» **Activity**: Could you transcribe every record below exactly as written, leaving out any pictures?

Start of Block

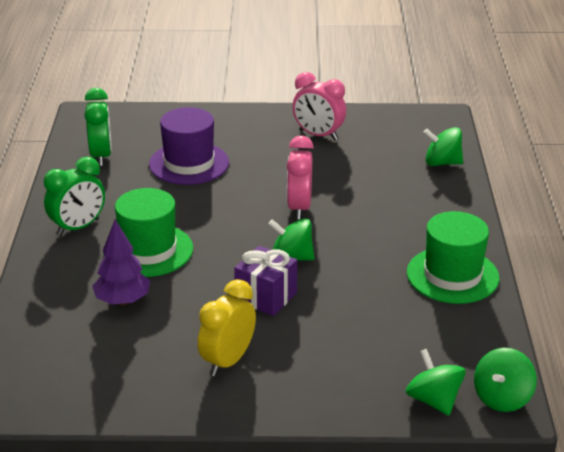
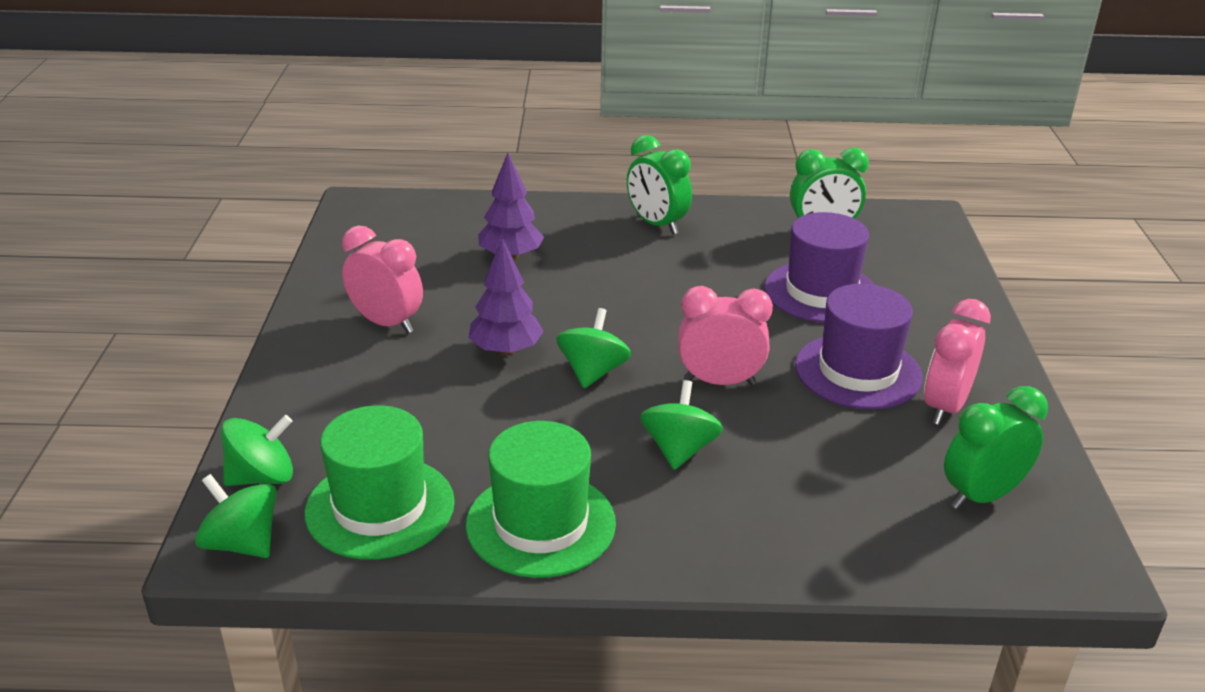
camera: 90 degrees right, 0 degrees up
(148, 250) = (610, 269): green hat -> green hat (380, 507)
(227, 361) = (386, 323): yellow clock -> pink clock
(266, 297) = (506, 350): purple gift -> purple tree
(284, 159) = (858, 371): none -> purple hat
(396, 134) = (981, 496): none -> green clock
(442, 163) = (895, 546): green spinning top -> green spinning top (679, 449)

End of Block

» **Output below**:
camera: 90 degrees right, 0 degrees up
(148, 250) = (610, 269): green hat -> green hat (380, 507)
(227, 361) = (386, 323): yellow clock -> pink clock
(266, 297) = (506, 350): purple gift -> purple tree
(284, 159) = (858, 371): none -> purple hat
(396, 134) = (981, 496): none -> green clock
(442, 163) = (895, 546): green spinning top -> green spinning top (679, 449)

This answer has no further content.